--- WHAT IS NEEDED ---
Could you write out the records below exactly, without omitting a line?

*** Opening of INPUT ***

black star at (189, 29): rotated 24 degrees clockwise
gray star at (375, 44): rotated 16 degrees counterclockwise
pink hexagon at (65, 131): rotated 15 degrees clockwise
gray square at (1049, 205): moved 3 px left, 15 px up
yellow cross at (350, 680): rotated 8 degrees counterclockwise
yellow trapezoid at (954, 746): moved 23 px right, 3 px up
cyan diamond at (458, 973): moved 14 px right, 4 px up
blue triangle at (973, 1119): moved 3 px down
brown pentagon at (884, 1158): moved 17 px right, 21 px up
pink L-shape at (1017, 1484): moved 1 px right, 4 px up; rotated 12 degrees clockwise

*** Close of INPUT ***

--- TASK SOLUTION ---
black star at (189, 29): rotated 24 degrees clockwise
gray star at (375, 44): rotated 16 degrees counterclockwise
pink hexagon at (65, 131): rotated 15 degrees clockwise
gray square at (1049, 205): moved 3 px left, 15 px up
yellow cross at (350, 680): rotated 8 degrees counterclockwise
yellow trapezoid at (954, 746): moved 23 px right, 3 px up
cyan diamond at (458, 973): moved 14 px right, 4 px up
blue triangle at (973, 1119): moved 3 px down
brown pentagon at (884, 1158): moved 17 px right, 21 px up
pink L-shape at (1017, 1484): moved 1 px right, 4 px up; rotated 12 degrees clockwise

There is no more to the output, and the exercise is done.